▶ Exercise requirements
Transcribe all of the data verbatim, please, and leave out its pictures.

▶ Dataset extract
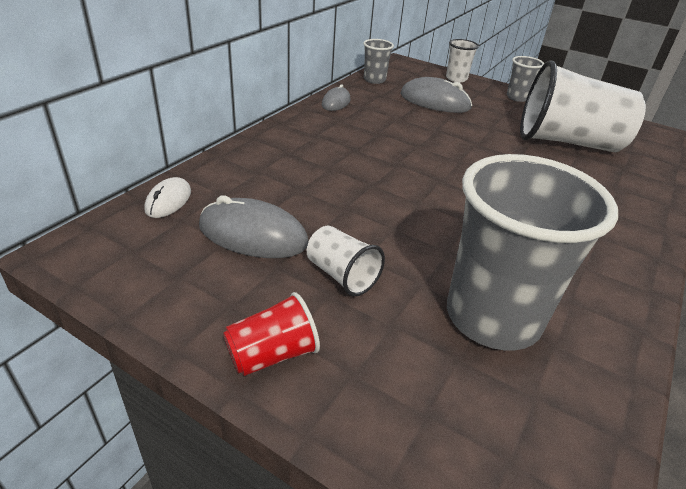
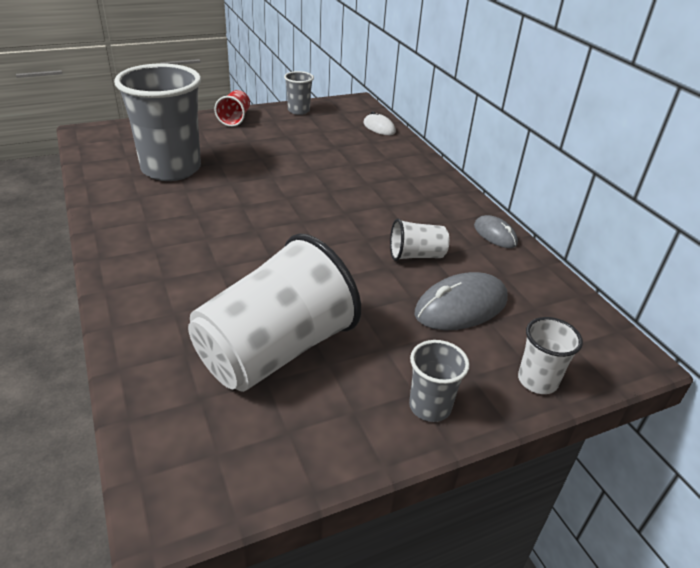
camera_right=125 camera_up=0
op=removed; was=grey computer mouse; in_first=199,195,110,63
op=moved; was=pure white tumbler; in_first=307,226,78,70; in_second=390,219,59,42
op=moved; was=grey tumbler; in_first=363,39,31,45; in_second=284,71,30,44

▶ Written response
camera_right=125 camera_up=0
op=removed; was=grey computer mouse; in_first=199,195,110,63
op=moved; was=pure white tumbler; in_first=307,226,78,70; in_second=390,219,59,42
op=moved; was=grey tumbler; in_first=363,39,31,45; in_second=284,71,30,44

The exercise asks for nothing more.